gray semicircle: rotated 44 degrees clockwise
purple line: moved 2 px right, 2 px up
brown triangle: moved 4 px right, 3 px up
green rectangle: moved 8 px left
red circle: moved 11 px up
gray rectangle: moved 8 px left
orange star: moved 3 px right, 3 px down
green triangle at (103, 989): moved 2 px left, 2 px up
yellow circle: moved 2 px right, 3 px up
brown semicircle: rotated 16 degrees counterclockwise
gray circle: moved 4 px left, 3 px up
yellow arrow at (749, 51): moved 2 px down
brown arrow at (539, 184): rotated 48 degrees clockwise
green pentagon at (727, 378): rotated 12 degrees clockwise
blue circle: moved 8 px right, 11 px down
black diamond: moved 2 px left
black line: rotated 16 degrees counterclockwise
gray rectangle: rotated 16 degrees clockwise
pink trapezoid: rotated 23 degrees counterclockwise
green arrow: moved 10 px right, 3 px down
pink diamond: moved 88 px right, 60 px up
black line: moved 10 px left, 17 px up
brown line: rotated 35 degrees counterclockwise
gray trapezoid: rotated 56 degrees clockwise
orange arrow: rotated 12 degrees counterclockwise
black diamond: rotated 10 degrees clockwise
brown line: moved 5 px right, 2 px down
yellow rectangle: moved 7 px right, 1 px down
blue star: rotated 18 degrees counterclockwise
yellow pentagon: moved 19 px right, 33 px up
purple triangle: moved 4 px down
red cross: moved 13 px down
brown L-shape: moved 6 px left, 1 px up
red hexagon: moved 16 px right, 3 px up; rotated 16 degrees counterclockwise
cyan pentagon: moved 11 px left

• THE EXERCISE
Return every line of the records above that contains the word "trapezoid", matching case exactly.

• ANSWER BELOW
pink trapezoid: rotated 23 degrees counterclockwise
gray trapezoid: rotated 56 degrees clockwise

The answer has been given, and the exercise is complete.